YOUR OBJECTIVE - Every line of the entries with the word "removed" in it should be shown.

SOURCE INFORMATION -
================================
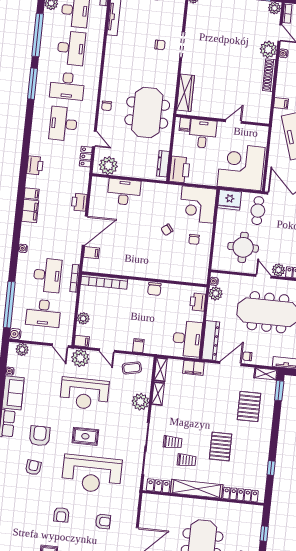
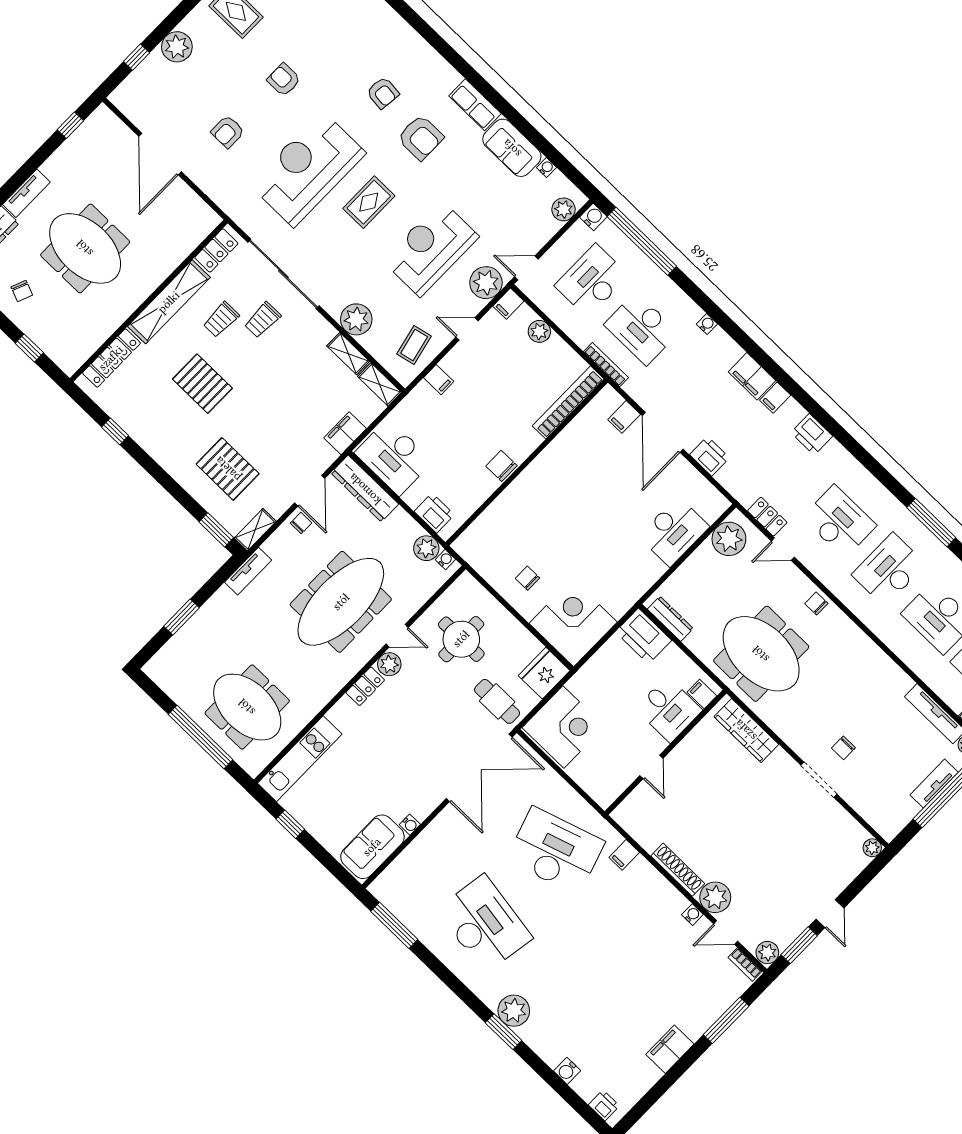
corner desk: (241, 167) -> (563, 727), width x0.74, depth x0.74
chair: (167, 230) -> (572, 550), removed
================================
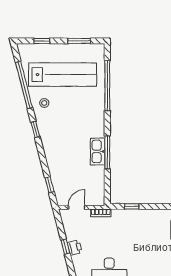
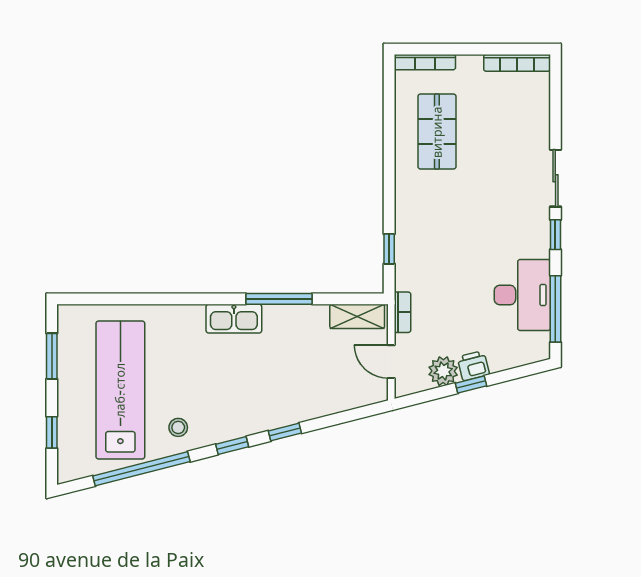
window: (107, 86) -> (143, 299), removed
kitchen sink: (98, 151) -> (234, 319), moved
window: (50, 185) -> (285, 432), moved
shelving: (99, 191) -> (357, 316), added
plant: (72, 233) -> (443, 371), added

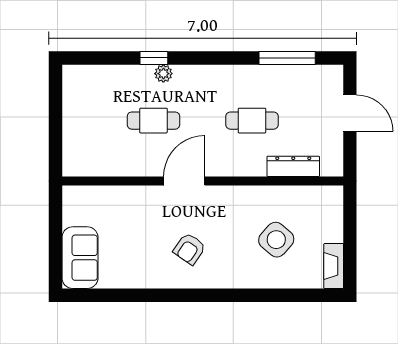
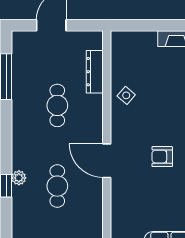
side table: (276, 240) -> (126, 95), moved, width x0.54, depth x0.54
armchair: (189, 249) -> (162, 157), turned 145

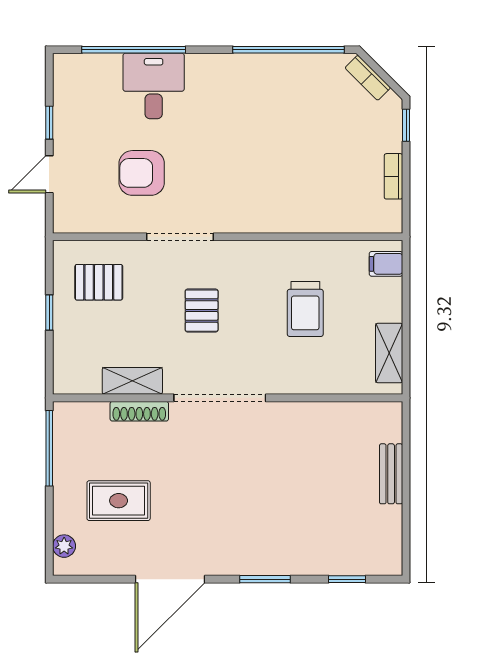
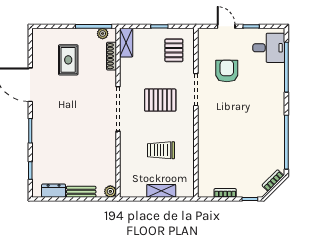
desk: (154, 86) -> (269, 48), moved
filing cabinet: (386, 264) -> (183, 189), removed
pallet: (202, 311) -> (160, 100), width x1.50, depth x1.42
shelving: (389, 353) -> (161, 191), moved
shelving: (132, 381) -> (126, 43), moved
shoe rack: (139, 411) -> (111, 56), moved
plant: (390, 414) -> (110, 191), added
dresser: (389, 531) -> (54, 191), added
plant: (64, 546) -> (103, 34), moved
================================
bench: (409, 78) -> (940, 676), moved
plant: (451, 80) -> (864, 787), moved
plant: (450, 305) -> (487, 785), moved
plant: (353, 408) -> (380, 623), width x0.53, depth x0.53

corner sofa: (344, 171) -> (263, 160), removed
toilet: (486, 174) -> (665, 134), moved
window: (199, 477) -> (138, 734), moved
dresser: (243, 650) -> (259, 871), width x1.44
================================
RESULT FOR THIS TASK -
chair: (167, 230) -> (572, 550), removed
window: (107, 86) -> (143, 299), removed
filing cabinet: (386, 264) -> (183, 189), removed
corner sofa: (344, 171) -> (263, 160), removed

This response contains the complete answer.